=== Instructions for the task ===
The result should be an exact copy of the entries that follow, with no pictures included.

=== Material shown ===
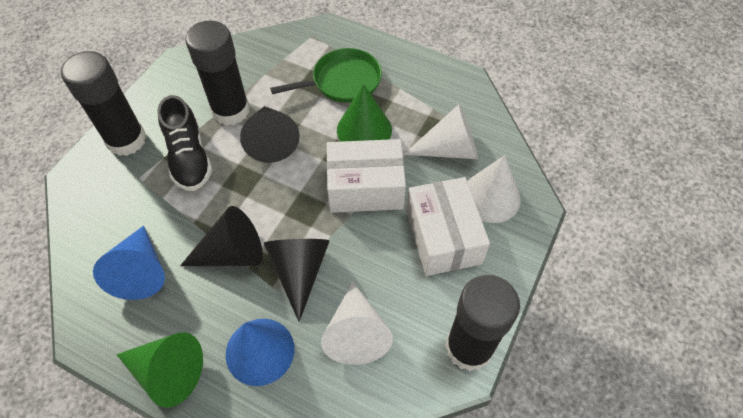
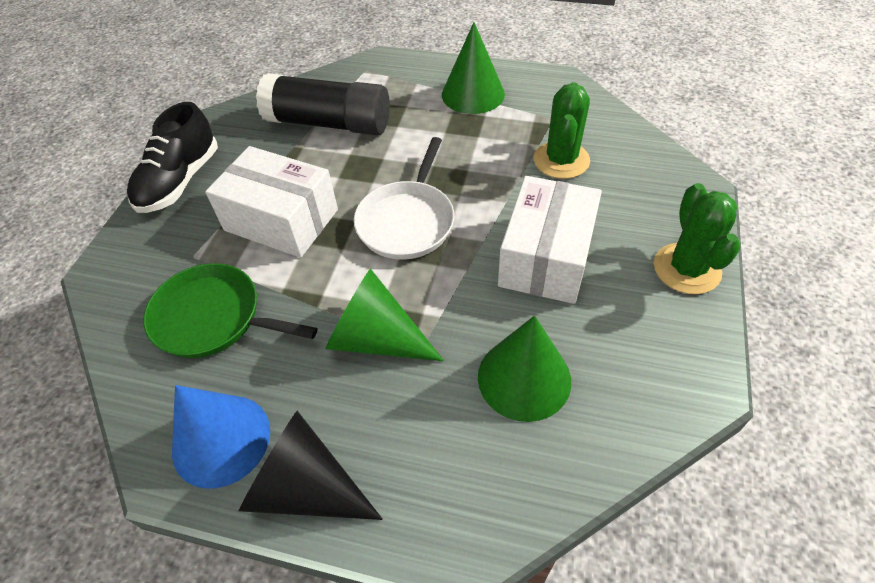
black cone: 3 -> 1
black glue stick: 3 -> 1
blue cone: 2 -> 1
green cactus: 0 -> 2
green cone: 2 -> 3
white cone: 3 -> 0
white pan: 0 -> 1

=== Finished task ===
black cone: 3 -> 1
black glue stick: 3 -> 1
blue cone: 2 -> 1
green cactus: 0 -> 2
green cone: 2 -> 3
white cone: 3 -> 0
white pan: 0 -> 1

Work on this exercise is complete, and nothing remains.